[Work instructions] Search the data for the string "label" and extract every line where it appears.

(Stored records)
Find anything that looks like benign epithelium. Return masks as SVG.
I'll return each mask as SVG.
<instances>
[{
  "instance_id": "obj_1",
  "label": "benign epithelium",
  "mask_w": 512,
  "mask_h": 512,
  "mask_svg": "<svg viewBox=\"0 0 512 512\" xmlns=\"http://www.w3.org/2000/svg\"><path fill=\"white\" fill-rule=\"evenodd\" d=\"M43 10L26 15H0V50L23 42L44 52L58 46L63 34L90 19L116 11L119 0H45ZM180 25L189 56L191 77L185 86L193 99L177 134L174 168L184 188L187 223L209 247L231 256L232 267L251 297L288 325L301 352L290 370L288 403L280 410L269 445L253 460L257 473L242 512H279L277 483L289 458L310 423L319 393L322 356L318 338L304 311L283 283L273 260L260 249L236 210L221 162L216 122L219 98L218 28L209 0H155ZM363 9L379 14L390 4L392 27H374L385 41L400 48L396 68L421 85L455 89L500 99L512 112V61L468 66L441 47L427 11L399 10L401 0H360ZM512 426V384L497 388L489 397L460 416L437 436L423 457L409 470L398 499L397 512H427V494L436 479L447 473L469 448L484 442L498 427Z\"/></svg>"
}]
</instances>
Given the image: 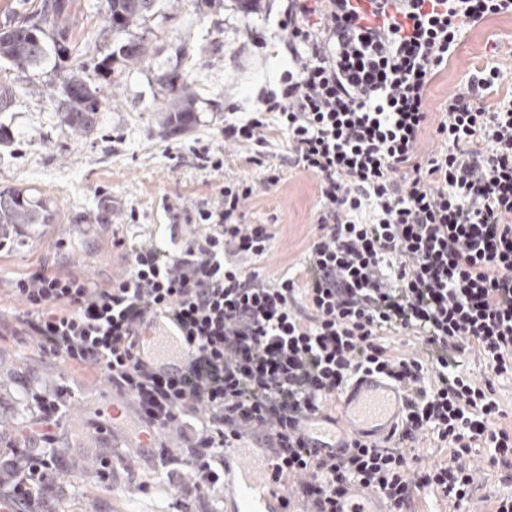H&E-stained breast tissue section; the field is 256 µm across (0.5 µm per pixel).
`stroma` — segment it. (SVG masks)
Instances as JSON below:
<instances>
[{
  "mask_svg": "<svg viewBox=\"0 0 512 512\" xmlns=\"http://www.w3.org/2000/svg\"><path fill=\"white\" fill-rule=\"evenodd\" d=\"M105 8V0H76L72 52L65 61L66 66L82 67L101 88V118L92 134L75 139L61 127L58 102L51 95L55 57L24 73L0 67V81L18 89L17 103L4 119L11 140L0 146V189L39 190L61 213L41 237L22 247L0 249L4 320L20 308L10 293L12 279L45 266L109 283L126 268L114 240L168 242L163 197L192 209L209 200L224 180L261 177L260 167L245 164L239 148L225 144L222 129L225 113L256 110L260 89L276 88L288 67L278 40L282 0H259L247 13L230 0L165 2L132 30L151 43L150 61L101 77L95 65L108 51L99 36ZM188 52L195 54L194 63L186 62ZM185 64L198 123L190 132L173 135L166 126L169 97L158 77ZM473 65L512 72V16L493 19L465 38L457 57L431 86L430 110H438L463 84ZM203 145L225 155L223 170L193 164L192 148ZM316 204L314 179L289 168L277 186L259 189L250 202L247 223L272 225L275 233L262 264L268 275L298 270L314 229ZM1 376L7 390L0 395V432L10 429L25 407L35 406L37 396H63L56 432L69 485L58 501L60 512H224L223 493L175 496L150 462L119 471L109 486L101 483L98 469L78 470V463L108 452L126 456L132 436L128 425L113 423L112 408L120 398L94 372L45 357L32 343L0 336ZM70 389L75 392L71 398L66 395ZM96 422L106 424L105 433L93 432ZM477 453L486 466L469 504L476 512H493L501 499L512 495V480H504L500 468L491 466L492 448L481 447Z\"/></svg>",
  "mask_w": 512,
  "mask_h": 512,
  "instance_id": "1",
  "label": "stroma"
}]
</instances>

[Result below]
  "label": "benign epithelium",
  "label": "stroma"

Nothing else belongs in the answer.